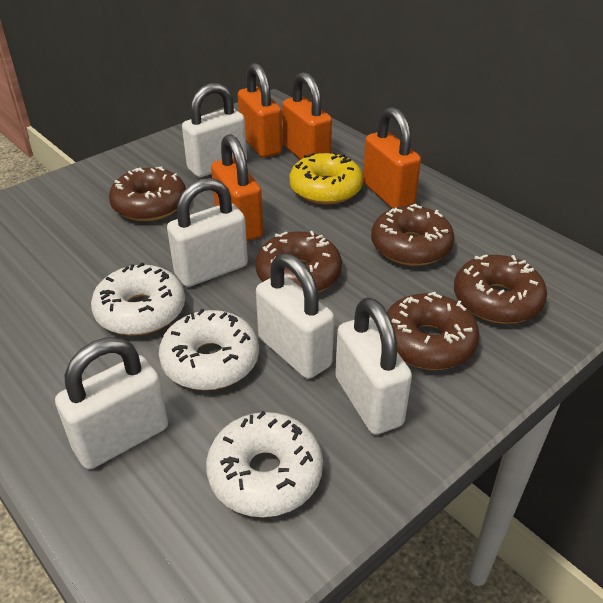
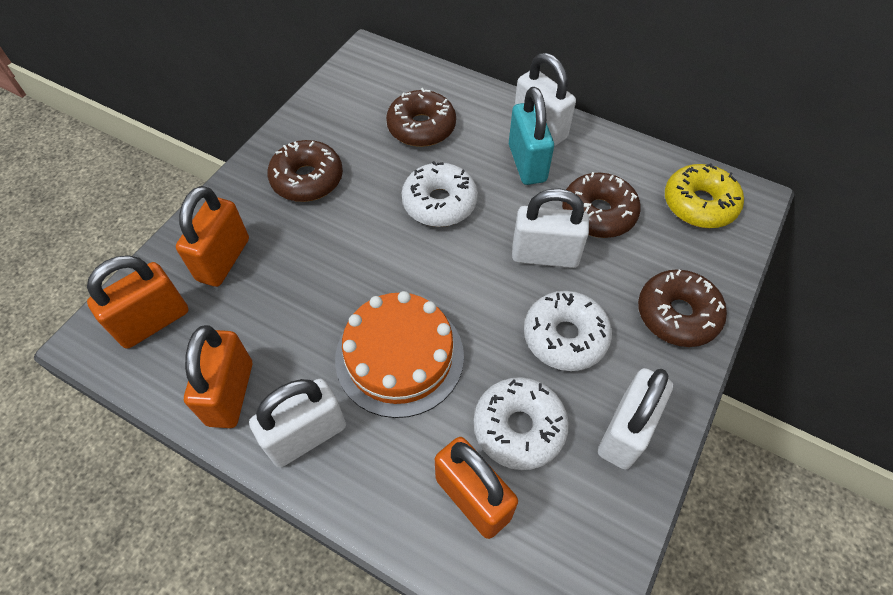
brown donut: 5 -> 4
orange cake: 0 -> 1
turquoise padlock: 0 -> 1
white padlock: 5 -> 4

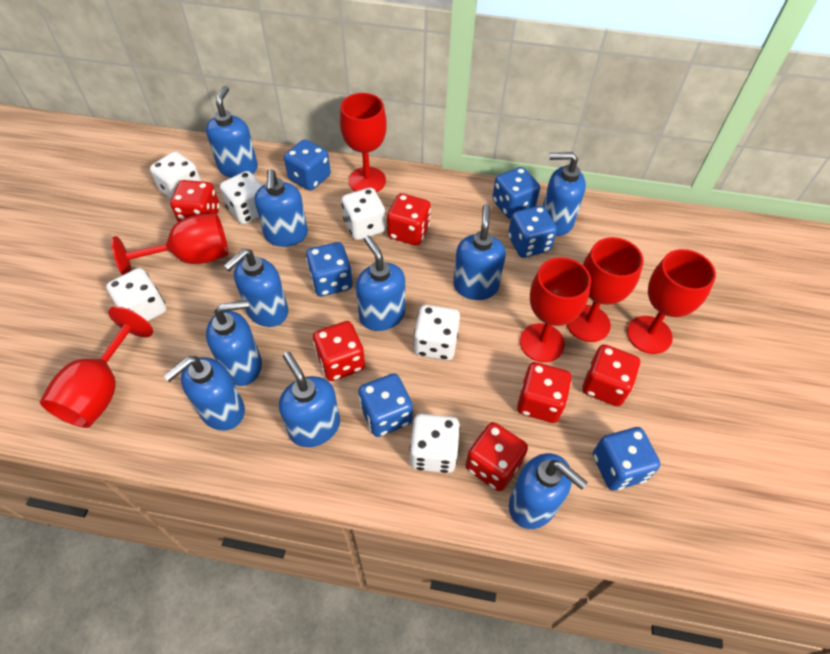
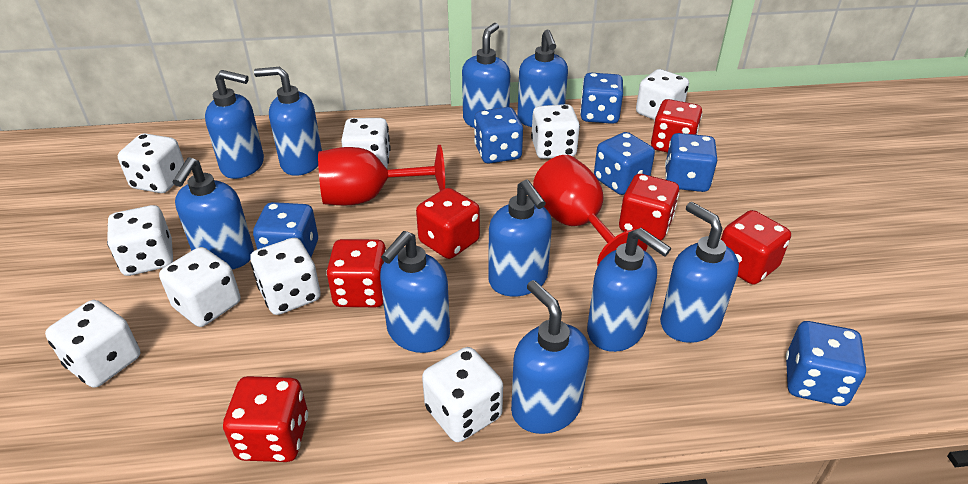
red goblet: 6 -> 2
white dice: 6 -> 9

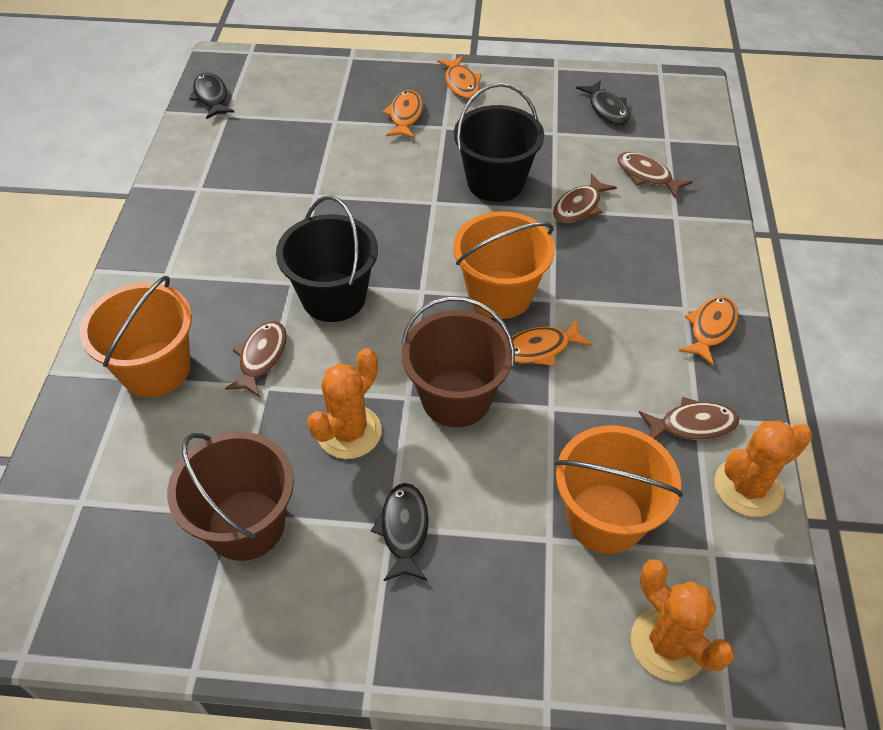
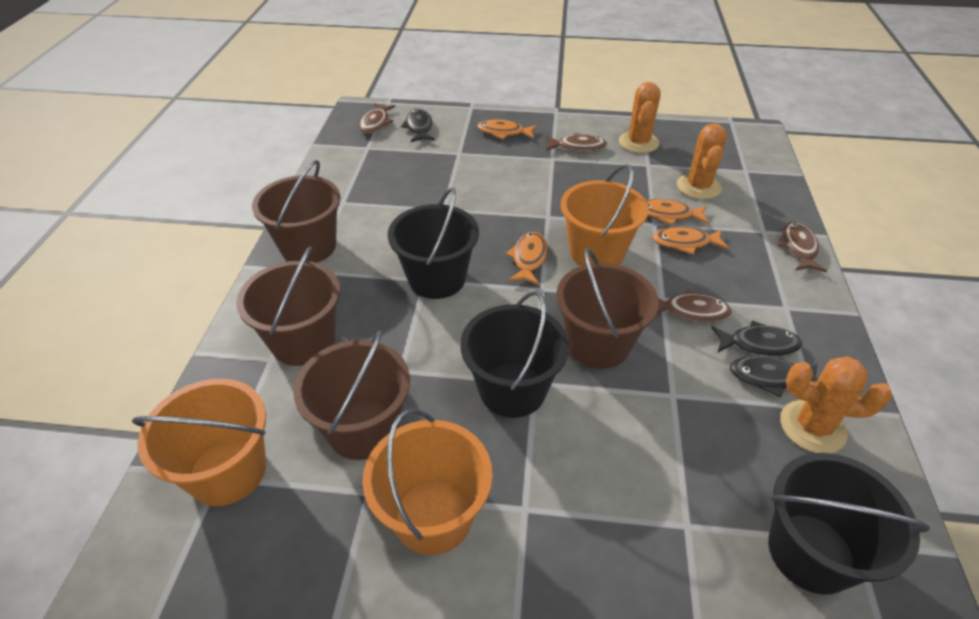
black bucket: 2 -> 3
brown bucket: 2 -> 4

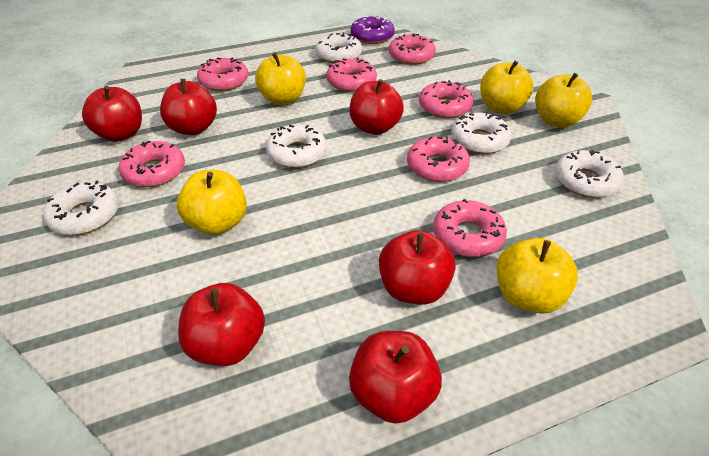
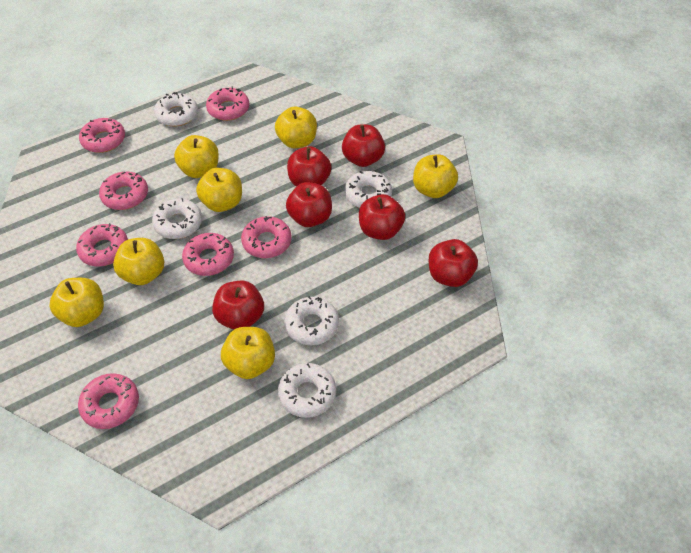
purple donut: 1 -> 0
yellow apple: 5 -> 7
* * *
The lines running from the one with "orange cake: 0 -> 1" to the close of the material above are to be retyped exactly; no picture is to be included.

**YOUR RESPONSE**
orange cake: 0 -> 1
turquoise padlock: 0 -> 1
white padlock: 5 -> 4

red goblet: 6 -> 2
white dice: 6 -> 9

black bucket: 2 -> 3
brown bucket: 2 -> 4

purple donut: 1 -> 0
yellow apple: 5 -> 7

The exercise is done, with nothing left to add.